Items from a dataset:
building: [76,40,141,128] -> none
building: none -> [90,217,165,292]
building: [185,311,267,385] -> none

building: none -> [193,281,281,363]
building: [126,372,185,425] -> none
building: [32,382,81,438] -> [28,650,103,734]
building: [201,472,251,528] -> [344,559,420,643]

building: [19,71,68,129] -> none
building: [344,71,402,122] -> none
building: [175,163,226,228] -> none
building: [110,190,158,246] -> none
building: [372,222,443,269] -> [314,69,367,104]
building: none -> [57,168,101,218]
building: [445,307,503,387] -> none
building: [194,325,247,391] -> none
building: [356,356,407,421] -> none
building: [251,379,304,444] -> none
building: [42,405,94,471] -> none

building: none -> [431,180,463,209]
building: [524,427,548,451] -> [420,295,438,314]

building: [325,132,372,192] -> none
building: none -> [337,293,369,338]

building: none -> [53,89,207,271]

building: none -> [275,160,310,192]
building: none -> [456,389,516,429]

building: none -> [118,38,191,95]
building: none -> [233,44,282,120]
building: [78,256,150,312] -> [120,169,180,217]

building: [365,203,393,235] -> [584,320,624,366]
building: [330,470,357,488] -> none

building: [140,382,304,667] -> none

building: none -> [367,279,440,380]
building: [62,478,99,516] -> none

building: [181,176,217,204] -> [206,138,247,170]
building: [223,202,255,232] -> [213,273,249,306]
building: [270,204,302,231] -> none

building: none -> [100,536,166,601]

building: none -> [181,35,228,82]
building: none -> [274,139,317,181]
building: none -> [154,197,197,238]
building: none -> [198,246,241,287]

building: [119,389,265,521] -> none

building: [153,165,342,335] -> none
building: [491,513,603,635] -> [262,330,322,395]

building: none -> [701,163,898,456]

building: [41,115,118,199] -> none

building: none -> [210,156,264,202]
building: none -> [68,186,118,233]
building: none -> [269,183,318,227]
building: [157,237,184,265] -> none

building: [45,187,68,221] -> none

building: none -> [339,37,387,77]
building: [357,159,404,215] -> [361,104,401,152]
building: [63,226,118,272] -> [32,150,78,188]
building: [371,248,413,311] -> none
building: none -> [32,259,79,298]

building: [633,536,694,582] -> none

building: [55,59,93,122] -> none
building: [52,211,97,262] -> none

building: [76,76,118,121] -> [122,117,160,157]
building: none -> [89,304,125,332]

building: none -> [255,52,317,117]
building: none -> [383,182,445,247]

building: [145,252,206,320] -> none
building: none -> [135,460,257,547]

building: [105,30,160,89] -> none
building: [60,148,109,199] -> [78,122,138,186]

→ **Exercise goal**:
Could you copy out all of the records above exactly?

→ **Solution for this exercise**:
building: [76,40,141,128] -> none
building: none -> [90,217,165,292]
building: [185,311,267,385] -> none

building: none -> [193,281,281,363]
building: [126,372,185,425] -> none
building: [32,382,81,438] -> [28,650,103,734]
building: [201,472,251,528] -> [344,559,420,643]

building: [19,71,68,129] -> none
building: [344,71,402,122] -> none
building: [175,163,226,228] -> none
building: [110,190,158,246] -> none
building: [372,222,443,269] -> [314,69,367,104]
building: none -> [57,168,101,218]
building: [445,307,503,387] -> none
building: [194,325,247,391] -> none
building: [356,356,407,421] -> none
building: [251,379,304,444] -> none
building: [42,405,94,471] -> none

building: none -> [431,180,463,209]
building: [524,427,548,451] -> [420,295,438,314]

building: [325,132,372,192] -> none
building: none -> [337,293,369,338]

building: none -> [53,89,207,271]

building: none -> [275,160,310,192]
building: none -> [456,389,516,429]

building: none -> [118,38,191,95]
building: none -> [233,44,282,120]
building: [78,256,150,312] -> [120,169,180,217]

building: [365,203,393,235] -> [584,320,624,366]
building: [330,470,357,488] -> none

building: [140,382,304,667] -> none

building: none -> [367,279,440,380]
building: [62,478,99,516] -> none

building: [181,176,217,204] -> [206,138,247,170]
building: [223,202,255,232] -> [213,273,249,306]
building: [270,204,302,231] -> none

building: none -> [100,536,166,601]

building: none -> [181,35,228,82]
building: none -> [274,139,317,181]
building: none -> [154,197,197,238]
building: none -> [198,246,241,287]

building: [119,389,265,521] -> none

building: [153,165,342,335] -> none
building: [491,513,603,635] -> [262,330,322,395]

building: none -> [701,163,898,456]

building: [41,115,118,199] -> none

building: none -> [210,156,264,202]
building: none -> [68,186,118,233]
building: none -> [269,183,318,227]
building: [157,237,184,265] -> none

building: [45,187,68,221] -> none

building: none -> [339,37,387,77]
building: [357,159,404,215] -> [361,104,401,152]
building: [63,226,118,272] -> [32,150,78,188]
building: [371,248,413,311] -> none
building: none -> [32,259,79,298]

building: [633,536,694,582] -> none

building: [55,59,93,122] -> none
building: [52,211,97,262] -> none

building: [76,76,118,121] -> [122,117,160,157]
building: none -> [89,304,125,332]

building: none -> [255,52,317,117]
building: none -> [383,182,445,247]

building: [145,252,206,320] -> none
building: none -> [135,460,257,547]

building: [105,30,160,89] -> none
building: [60,148,109,199] -> [78,122,138,186]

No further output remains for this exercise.